* [TRY IT] Make an exact copy, without pictures, of the lines below from the one containing "tan brick F2:F3" to the last line, both ends included.
*** Opening SOURCE DATA ***
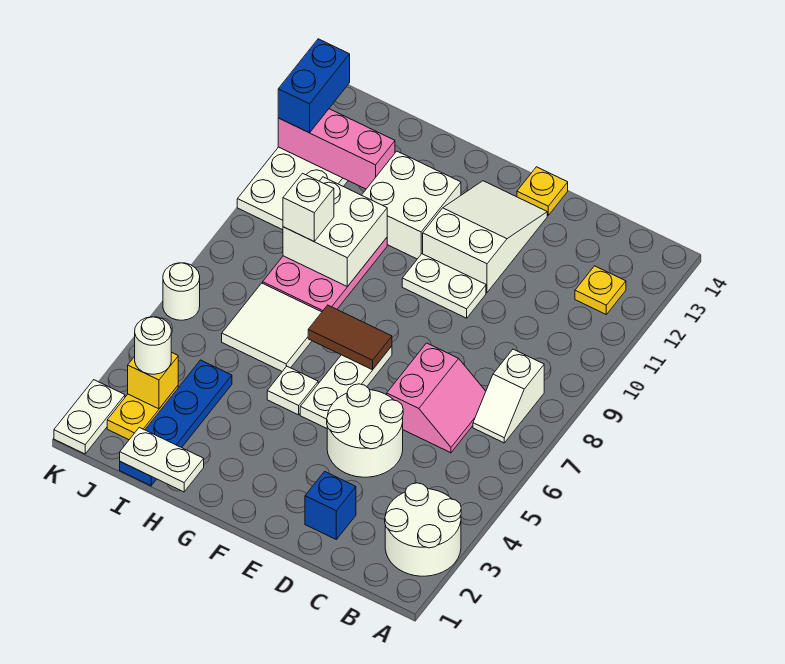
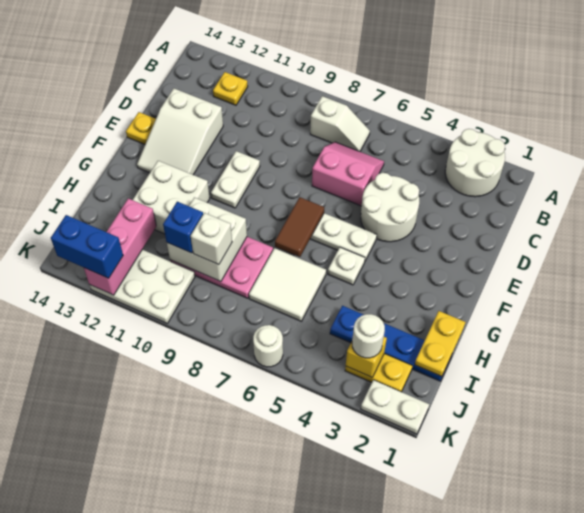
blue brick D2 level 1 -> blue brick I10 level 3
white slope E11:F13 level 1 top 11 -> white slope D12:F13 level 1 top D
white plate H1:I1 level 2 -> yellow plate H1:I1 level 2

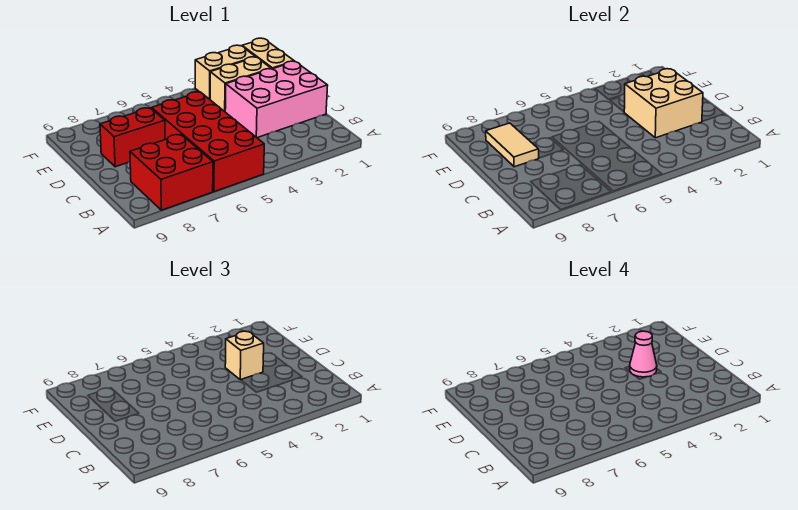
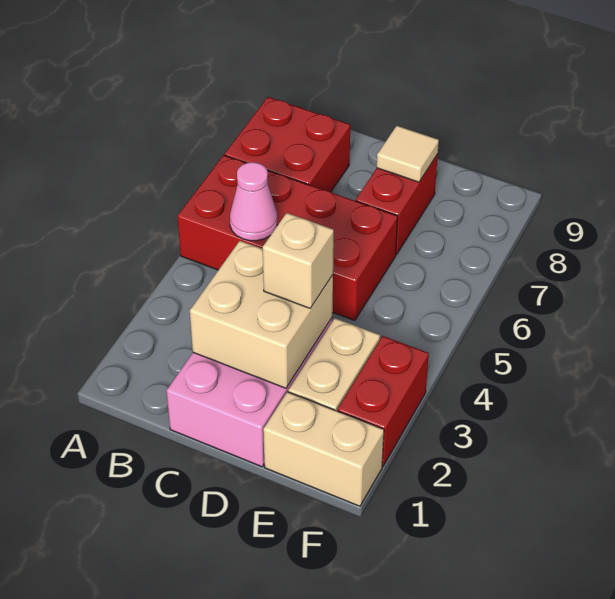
pink cone D3 level 4 -> pink cone B5 level 2
tan tile D8:E8 level 2 -> tan tile D8 level 2
tan brick F2:F3 level 1 -> red brick F2:F3 level 1

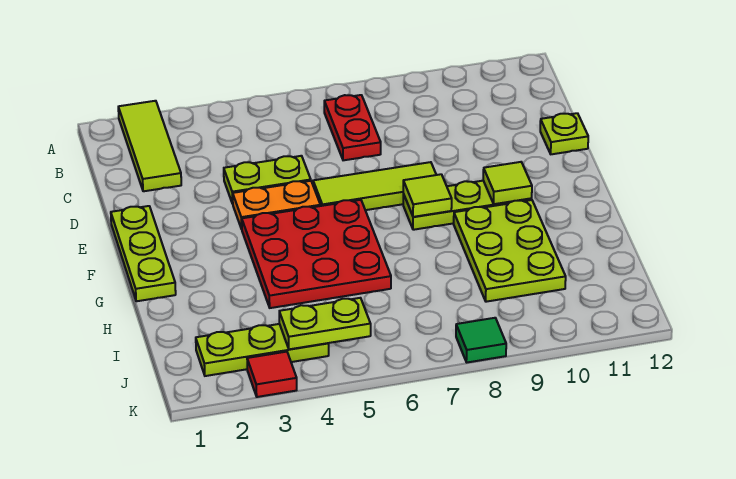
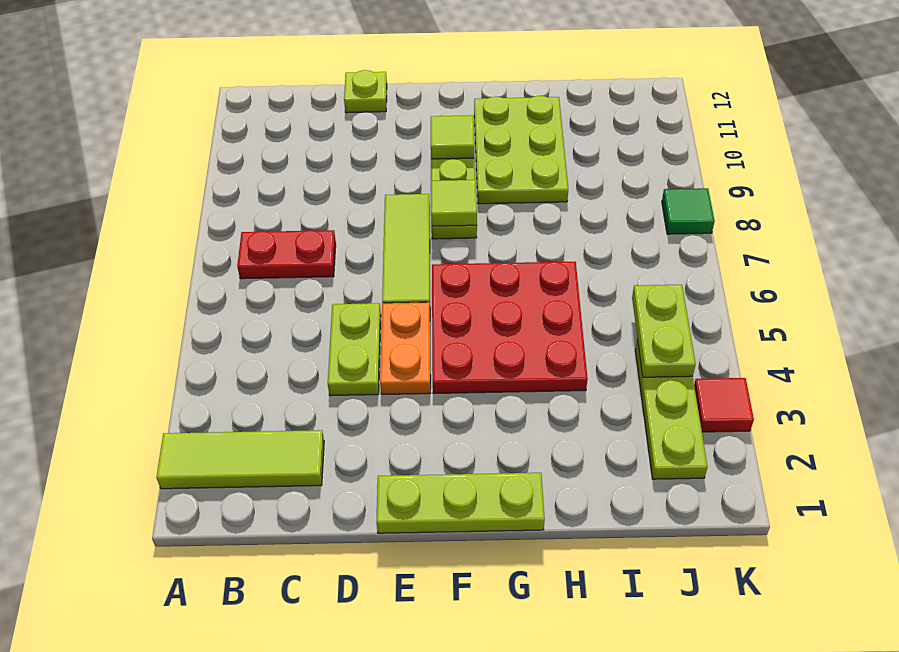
lime plate G9:I10 level 1 -> lime plate G9:H11 level 1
*** Closing SOURCE DATA ***
* [RESPONSE TO THIS TASK]
tan brick F2:F3 level 1 -> red brick F2:F3 level 1

lime plate G9:I10 level 1 -> lime plate G9:H11 level 1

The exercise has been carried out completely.